■ **PROVIDED MATERIAL**:
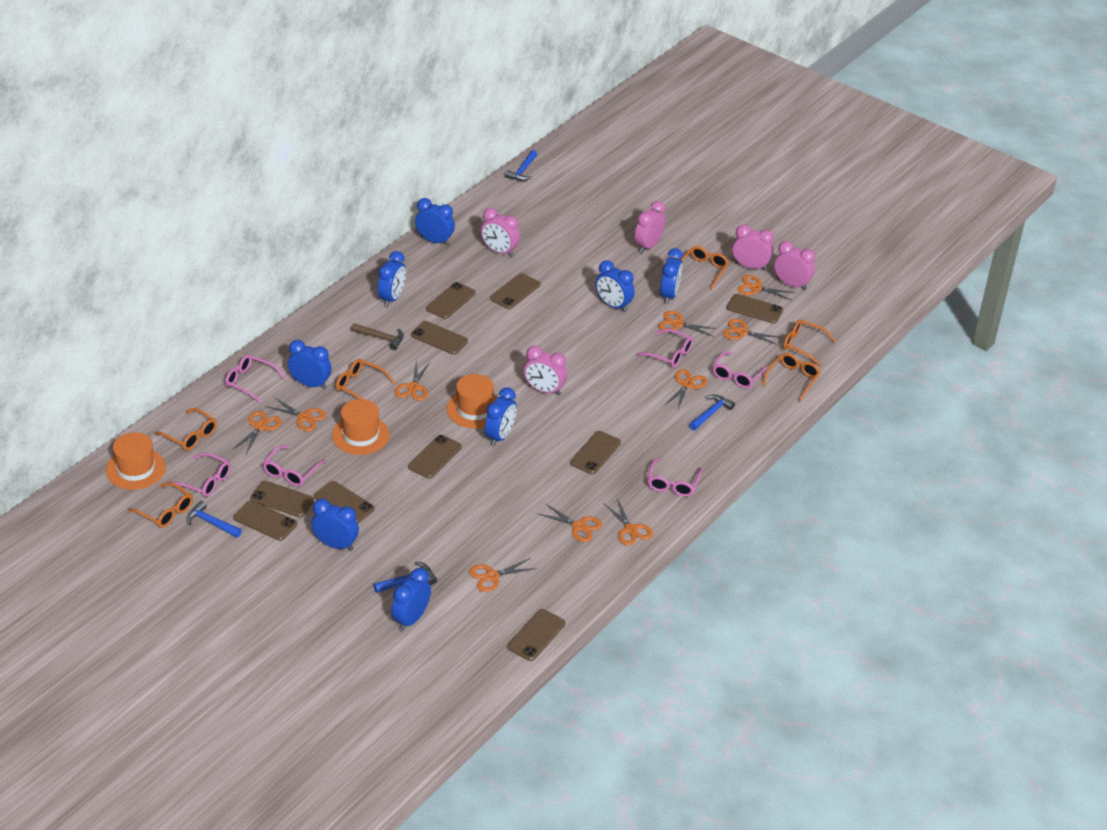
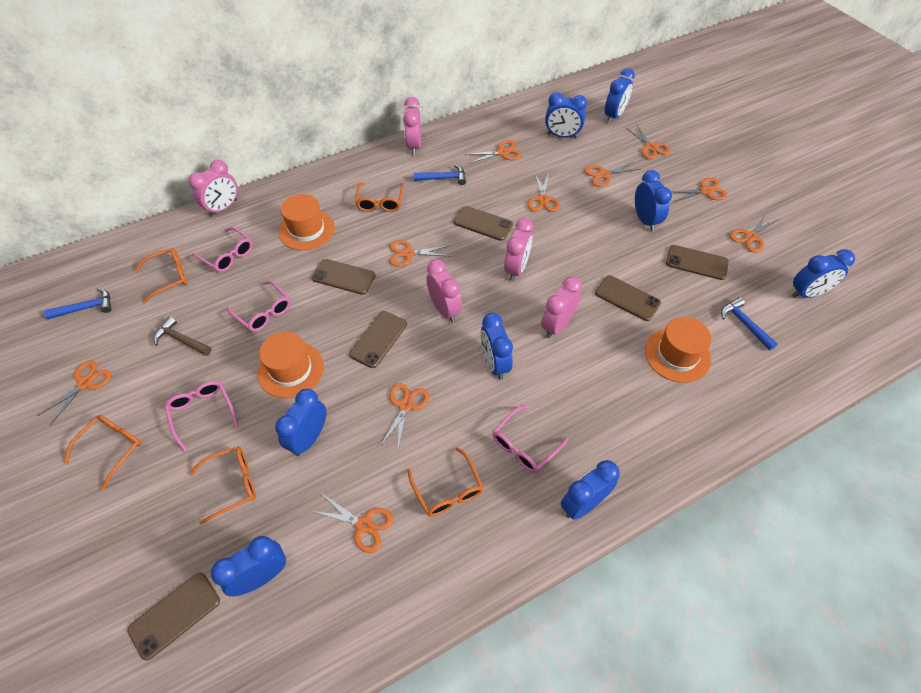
blue hammer: 4 -> 3
brown phone: 10 -> 6
orange glasses: 6 -> 5
pink glasses: 6 -> 4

■ **EXERCISE GOAL**:
Repeat the data exactly in full, omitting its pictures.

■ **ANSWER**:
blue hammer: 4 -> 3
brown phone: 10 -> 6
orange glasses: 6 -> 5
pink glasses: 6 -> 4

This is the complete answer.